YOUR INSTRUCTIONS: Write out exactly the lines of the entries below from the one holding "PIR pin GND: 5V -> GND" to the one holding "RFID pin SS: GP18 -> GP5", inclusive, and leave out all other lines.

━━ SOURCE INFORMATION ━━

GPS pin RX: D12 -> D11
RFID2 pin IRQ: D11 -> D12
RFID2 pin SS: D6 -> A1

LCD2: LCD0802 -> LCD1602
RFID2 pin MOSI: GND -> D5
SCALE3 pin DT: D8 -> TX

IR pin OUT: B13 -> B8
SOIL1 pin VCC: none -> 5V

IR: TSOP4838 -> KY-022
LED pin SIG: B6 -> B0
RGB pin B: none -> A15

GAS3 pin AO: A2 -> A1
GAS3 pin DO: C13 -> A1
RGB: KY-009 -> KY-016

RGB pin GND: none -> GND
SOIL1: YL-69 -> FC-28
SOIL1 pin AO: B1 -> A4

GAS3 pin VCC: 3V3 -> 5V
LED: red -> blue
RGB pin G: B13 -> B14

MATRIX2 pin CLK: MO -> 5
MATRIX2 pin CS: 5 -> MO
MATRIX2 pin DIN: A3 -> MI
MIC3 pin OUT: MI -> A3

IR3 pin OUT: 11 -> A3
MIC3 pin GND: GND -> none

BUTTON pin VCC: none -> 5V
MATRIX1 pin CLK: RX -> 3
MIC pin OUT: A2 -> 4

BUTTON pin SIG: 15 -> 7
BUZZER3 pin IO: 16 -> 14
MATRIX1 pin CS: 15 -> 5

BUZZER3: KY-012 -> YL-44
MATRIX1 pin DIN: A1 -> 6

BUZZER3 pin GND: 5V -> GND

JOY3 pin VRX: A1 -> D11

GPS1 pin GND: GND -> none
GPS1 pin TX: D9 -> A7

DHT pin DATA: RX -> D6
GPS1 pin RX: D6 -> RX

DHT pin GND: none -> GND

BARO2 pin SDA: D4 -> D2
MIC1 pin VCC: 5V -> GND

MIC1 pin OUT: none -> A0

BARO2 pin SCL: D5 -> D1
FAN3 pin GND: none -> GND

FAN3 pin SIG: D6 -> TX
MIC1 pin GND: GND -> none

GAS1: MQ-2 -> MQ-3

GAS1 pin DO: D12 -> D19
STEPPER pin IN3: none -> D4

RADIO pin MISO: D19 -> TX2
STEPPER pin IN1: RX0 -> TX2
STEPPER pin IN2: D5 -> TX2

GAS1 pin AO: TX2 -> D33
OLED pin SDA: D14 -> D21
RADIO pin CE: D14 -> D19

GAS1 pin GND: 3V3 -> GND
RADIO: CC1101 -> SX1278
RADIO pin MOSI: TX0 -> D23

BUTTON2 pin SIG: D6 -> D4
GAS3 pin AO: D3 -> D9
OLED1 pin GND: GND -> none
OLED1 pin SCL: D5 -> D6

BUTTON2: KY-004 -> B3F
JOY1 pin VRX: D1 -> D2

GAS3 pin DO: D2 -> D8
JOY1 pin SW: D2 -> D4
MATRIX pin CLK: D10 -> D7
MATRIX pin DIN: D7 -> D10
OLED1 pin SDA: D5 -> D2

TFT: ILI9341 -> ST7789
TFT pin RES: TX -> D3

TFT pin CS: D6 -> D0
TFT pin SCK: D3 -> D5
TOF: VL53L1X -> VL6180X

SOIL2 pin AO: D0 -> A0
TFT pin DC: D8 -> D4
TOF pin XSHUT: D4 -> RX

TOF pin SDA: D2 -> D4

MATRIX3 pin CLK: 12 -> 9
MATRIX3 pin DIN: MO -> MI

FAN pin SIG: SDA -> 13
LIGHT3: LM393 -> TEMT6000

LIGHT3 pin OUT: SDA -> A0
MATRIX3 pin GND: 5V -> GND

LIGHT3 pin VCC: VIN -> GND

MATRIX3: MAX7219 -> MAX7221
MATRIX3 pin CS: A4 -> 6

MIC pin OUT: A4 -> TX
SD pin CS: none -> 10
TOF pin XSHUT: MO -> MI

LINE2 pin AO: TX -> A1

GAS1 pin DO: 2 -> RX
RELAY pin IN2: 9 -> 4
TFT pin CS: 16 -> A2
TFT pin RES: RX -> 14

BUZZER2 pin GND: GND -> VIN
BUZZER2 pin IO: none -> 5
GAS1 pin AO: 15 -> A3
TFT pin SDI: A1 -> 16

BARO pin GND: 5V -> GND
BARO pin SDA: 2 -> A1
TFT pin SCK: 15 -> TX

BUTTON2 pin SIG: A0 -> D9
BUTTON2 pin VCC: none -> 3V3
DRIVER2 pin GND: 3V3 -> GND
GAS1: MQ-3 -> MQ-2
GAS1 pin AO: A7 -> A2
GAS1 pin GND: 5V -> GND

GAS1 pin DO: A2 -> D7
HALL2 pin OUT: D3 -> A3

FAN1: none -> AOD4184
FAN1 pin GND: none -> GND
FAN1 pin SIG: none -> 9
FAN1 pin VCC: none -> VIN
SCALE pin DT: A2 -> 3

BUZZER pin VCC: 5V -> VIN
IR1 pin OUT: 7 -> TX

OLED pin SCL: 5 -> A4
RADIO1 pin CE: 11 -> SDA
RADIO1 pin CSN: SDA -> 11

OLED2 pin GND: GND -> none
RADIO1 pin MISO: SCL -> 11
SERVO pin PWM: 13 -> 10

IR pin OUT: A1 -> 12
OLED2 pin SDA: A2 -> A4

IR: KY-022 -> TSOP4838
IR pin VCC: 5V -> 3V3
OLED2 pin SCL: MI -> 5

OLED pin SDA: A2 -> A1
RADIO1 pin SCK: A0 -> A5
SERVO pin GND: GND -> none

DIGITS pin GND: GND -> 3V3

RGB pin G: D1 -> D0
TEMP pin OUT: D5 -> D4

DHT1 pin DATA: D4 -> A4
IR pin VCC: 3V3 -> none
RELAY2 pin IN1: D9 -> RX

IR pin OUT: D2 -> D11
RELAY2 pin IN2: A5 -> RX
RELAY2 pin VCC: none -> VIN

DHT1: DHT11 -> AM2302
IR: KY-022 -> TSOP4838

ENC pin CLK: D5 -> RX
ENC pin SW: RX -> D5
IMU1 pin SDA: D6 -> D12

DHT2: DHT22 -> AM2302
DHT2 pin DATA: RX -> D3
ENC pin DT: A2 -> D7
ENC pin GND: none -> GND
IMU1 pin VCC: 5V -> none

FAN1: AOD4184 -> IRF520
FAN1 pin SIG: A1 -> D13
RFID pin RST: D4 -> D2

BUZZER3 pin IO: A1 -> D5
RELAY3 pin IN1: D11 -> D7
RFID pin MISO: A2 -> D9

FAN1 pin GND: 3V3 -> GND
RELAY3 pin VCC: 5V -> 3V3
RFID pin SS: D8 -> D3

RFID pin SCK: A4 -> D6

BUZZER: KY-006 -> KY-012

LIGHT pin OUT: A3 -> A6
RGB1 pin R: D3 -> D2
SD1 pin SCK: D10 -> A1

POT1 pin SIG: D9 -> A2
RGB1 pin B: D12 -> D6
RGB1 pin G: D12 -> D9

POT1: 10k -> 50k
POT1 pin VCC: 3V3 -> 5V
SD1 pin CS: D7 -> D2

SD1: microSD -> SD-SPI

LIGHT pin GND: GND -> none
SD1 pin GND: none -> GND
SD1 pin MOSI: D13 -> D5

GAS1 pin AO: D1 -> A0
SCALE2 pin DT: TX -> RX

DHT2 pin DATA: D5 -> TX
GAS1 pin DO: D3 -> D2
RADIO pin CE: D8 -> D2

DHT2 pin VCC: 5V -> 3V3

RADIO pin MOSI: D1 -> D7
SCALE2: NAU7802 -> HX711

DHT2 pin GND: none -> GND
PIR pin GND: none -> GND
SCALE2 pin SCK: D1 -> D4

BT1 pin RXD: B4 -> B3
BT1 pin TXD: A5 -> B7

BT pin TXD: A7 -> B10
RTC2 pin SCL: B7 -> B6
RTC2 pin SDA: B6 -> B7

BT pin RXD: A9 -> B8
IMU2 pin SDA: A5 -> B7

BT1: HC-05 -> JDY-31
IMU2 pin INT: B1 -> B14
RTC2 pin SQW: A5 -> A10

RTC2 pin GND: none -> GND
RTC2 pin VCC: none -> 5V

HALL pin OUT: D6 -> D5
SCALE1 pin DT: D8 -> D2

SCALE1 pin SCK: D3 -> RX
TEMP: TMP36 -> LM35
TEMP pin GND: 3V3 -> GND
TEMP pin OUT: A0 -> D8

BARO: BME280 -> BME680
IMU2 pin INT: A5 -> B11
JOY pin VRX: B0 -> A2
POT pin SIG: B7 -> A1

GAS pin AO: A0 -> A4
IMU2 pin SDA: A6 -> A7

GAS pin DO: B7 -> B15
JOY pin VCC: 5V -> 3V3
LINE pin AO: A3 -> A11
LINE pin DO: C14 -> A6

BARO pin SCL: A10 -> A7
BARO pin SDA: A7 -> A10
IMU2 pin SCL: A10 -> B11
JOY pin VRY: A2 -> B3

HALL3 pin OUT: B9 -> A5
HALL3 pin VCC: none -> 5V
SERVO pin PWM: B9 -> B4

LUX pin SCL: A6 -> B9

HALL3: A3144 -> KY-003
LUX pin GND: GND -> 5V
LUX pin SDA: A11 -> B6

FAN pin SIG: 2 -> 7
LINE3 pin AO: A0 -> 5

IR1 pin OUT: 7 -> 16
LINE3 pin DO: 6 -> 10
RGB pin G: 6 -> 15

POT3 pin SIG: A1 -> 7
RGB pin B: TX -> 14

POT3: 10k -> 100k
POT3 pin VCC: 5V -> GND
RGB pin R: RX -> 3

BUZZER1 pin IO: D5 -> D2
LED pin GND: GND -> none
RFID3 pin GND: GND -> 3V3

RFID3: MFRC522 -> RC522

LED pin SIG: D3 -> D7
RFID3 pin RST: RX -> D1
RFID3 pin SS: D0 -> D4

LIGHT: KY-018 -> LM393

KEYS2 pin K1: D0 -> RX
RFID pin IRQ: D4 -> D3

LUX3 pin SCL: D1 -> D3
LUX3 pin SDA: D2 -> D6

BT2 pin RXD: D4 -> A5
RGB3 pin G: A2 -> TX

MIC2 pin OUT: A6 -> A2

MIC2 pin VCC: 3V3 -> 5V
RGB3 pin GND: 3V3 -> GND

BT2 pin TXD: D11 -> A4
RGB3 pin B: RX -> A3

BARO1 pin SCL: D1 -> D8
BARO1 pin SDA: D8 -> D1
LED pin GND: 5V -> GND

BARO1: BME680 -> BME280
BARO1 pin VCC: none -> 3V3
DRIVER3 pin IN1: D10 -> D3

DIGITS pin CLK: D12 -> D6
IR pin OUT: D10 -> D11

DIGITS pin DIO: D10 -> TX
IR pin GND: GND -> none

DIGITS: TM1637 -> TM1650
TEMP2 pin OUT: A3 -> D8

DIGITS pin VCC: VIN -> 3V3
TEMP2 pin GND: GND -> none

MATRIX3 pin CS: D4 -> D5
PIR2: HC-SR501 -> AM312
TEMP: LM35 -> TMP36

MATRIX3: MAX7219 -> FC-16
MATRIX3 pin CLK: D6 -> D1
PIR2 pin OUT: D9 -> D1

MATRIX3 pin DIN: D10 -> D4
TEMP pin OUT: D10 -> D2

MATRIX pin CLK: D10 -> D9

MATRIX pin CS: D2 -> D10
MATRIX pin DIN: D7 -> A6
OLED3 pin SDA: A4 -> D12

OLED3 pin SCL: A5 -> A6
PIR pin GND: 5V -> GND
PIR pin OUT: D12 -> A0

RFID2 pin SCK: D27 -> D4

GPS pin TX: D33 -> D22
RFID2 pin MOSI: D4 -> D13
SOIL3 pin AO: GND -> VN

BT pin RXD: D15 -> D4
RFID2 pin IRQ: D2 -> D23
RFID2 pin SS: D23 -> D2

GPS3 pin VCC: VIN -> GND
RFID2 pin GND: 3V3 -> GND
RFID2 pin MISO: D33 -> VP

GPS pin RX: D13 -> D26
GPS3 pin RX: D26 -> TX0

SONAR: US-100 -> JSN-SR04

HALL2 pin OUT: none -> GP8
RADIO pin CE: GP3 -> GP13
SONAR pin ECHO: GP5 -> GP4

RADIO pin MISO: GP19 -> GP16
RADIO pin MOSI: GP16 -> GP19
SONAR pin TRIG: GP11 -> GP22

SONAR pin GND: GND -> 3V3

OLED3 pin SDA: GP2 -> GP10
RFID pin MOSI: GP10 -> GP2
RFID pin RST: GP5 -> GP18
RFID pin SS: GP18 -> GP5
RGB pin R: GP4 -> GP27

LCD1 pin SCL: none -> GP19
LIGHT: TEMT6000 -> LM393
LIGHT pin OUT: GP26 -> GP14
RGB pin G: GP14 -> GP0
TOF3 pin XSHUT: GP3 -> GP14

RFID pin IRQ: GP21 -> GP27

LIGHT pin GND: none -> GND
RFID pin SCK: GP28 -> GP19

━━━

EXERCISE OUTPUT:
PIR pin GND: 5V -> GND
PIR pin OUT: D12 -> A0

RFID2 pin SCK: D27 -> D4

GPS pin TX: D33 -> D22
RFID2 pin MOSI: D4 -> D13
SOIL3 pin AO: GND -> VN

BT pin RXD: D15 -> D4
RFID2 pin IRQ: D2 -> D23
RFID2 pin SS: D23 -> D2

GPS3 pin VCC: VIN -> GND
RFID2 pin GND: 3V3 -> GND
RFID2 pin MISO: D33 -> VP

GPS pin RX: D13 -> D26
GPS3 pin RX: D26 -> TX0

SONAR: US-100 -> JSN-SR04

HALL2 pin OUT: none -> GP8
RADIO pin CE: GP3 -> GP13
SONAR pin ECHO: GP5 -> GP4

RADIO pin MISO: GP19 -> GP16
RADIO pin MOSI: GP16 -> GP19
SONAR pin TRIG: GP11 -> GP22

SONAR pin GND: GND -> 3V3

OLED3 pin SDA: GP2 -> GP10
RFID pin MOSI: GP10 -> GP2
RFID pin RST: GP5 -> GP18
RFID pin SS: GP18 -> GP5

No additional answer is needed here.